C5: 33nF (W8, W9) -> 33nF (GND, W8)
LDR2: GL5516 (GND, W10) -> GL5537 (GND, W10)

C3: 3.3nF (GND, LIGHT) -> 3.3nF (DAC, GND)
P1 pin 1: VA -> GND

┄┄┄┄┄┄

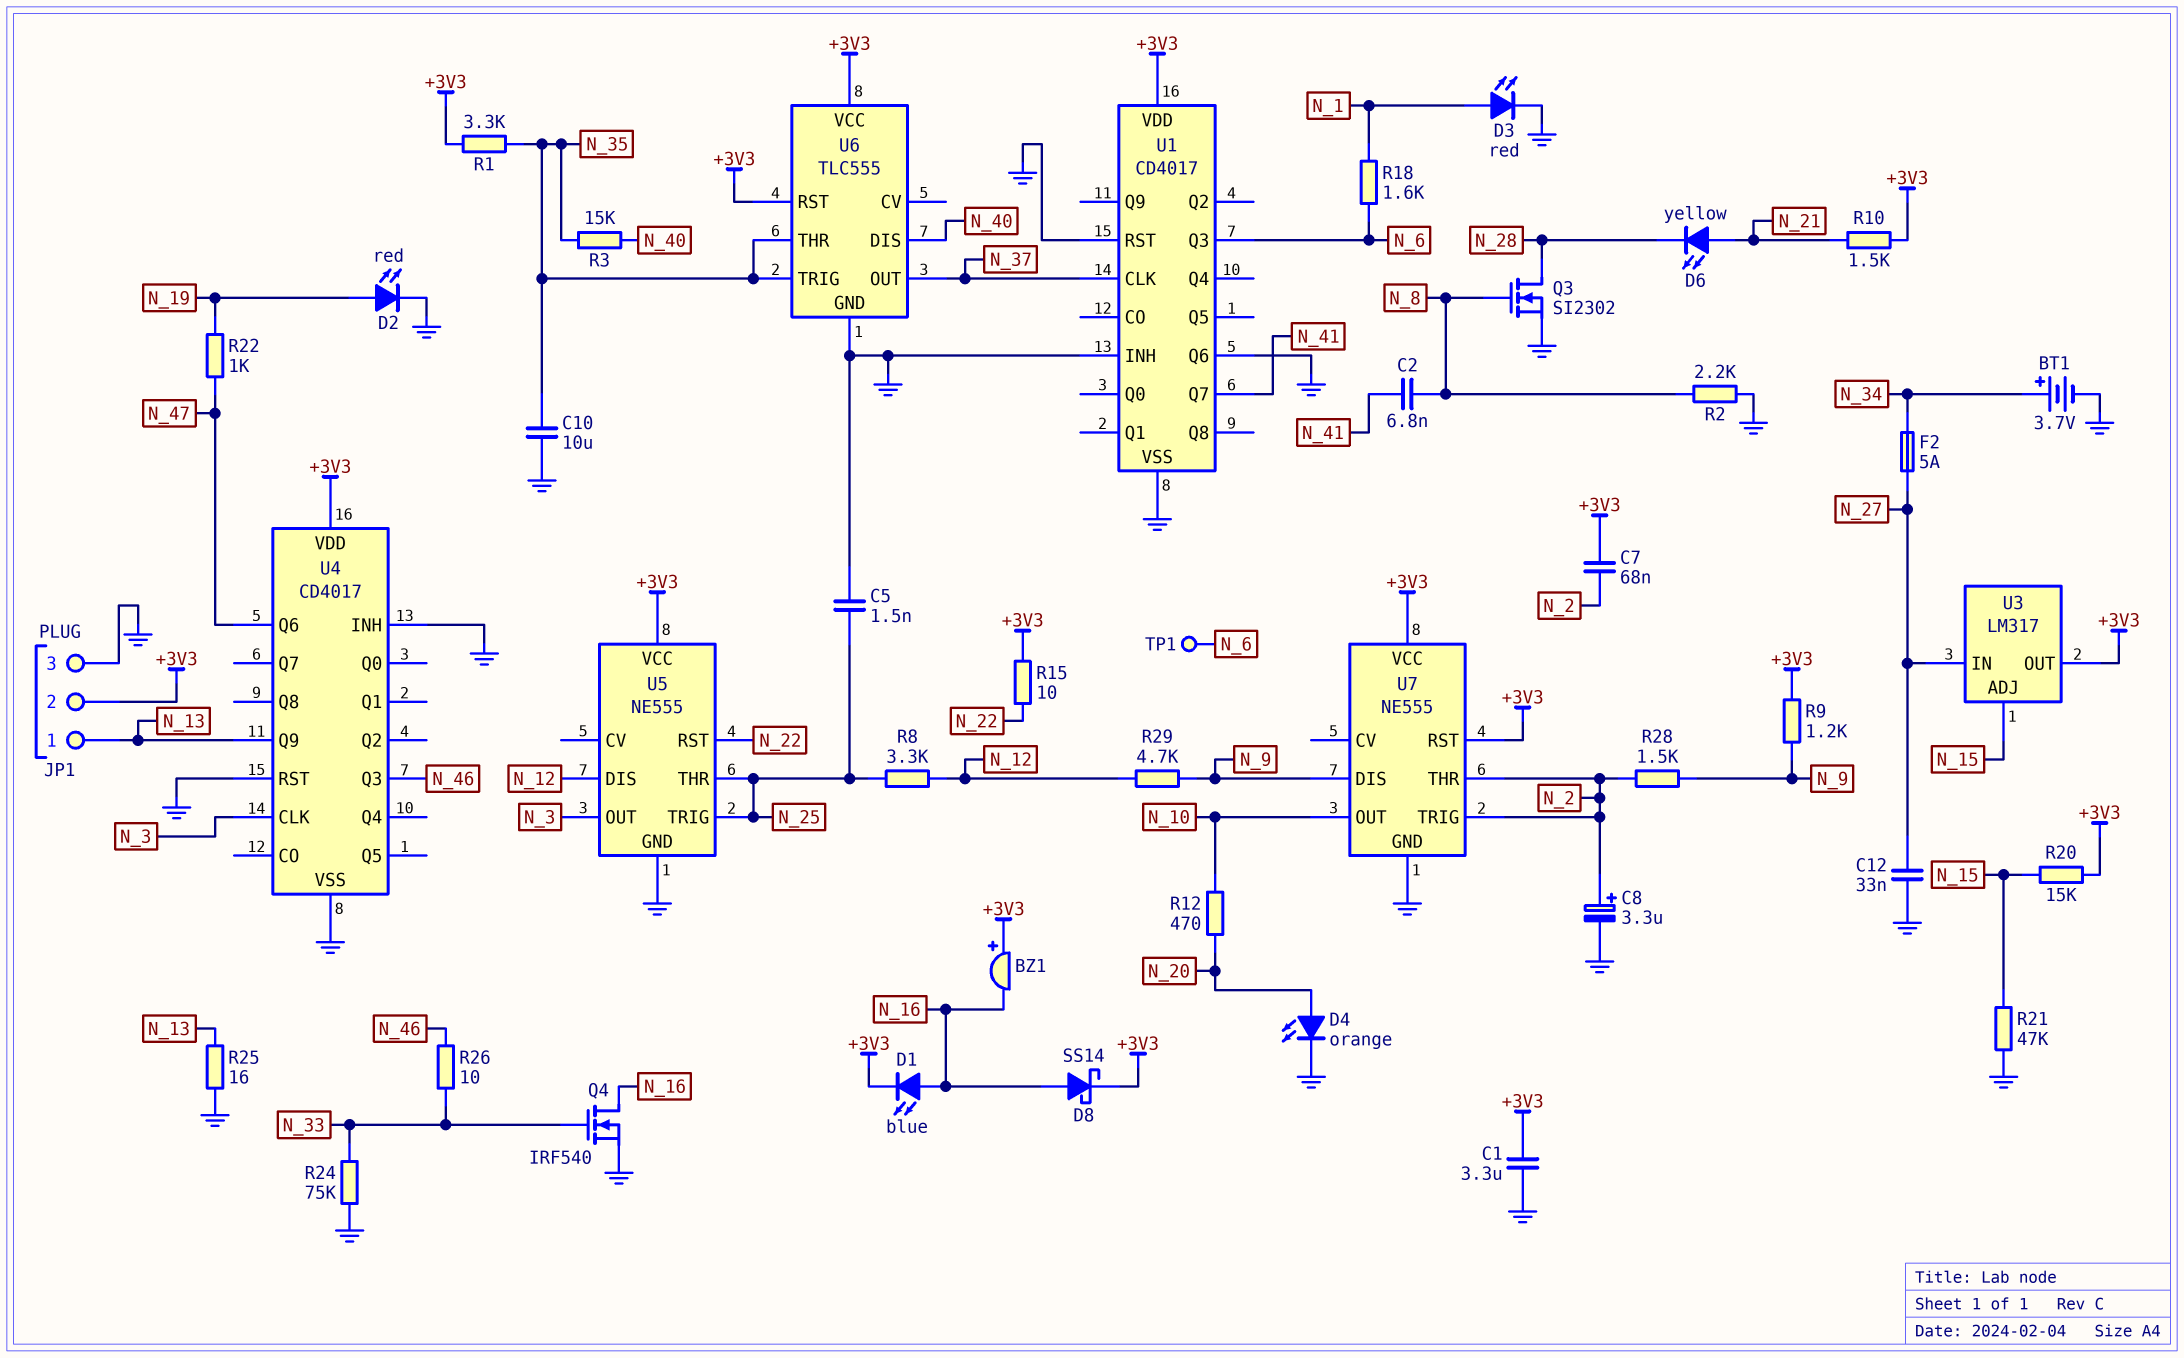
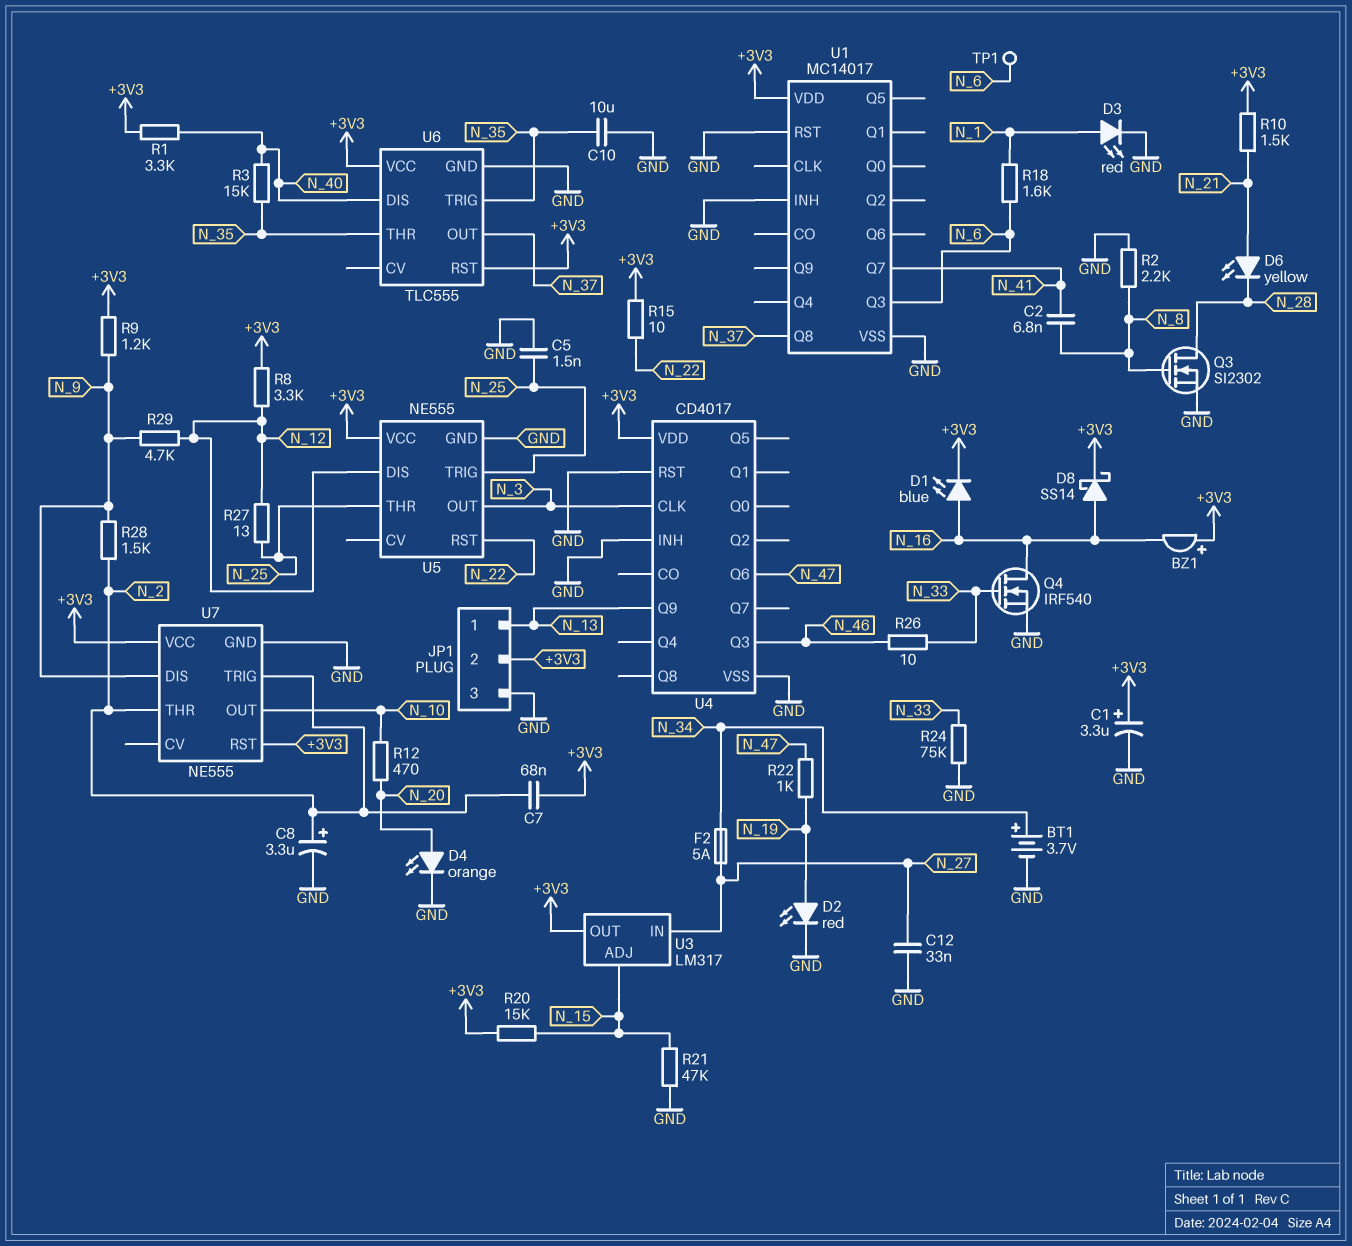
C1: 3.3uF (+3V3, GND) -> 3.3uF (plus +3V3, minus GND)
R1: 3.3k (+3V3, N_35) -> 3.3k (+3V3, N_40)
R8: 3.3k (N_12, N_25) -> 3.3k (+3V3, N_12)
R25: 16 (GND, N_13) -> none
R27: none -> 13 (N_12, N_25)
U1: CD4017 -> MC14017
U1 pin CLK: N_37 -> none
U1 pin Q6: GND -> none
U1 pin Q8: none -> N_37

┄┄┄┄┄┄

About this exercise: In the listing above, find the line with "C1: 3.3uF (+3V3, GND)" and the line with "U1 pin Q8: none -> N_37", then print exactly those two lines and every line between them, and nothing more.

Answer section:
C1: 3.3uF (+3V3, GND) -> 3.3uF (plus +3V3, minus GND)
R1: 3.3k (+3V3, N_35) -> 3.3k (+3V3, N_40)
R8: 3.3k (N_12, N_25) -> 3.3k (+3V3, N_12)
R25: 16 (GND, N_13) -> none
R27: none -> 13 (N_12, N_25)
U1: CD4017 -> MC14017
U1 pin CLK: N_37 -> none
U1 pin Q6: GND -> none
U1 pin Q8: none -> N_37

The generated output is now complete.